YOUR INSTRUCTIONS — Please give every entry again, exactly as it reads.

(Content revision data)
▼

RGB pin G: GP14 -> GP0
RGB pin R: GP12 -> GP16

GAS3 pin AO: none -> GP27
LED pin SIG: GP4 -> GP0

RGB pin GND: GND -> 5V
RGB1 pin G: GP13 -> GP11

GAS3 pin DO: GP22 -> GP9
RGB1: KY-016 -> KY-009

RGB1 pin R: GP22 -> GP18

▲

YOUR SOLUTION —
RGB pin G: GP14 -> GP0
RGB pin R: GP12 -> GP16

GAS3 pin AO: none -> GP27
LED pin SIG: GP4 -> GP0

RGB pin GND: GND -> 5V
RGB1 pin G: GP13 -> GP11

GAS3 pin DO: GP22 -> GP9
RGB1: KY-016 -> KY-009

RGB1 pin R: GP22 -> GP18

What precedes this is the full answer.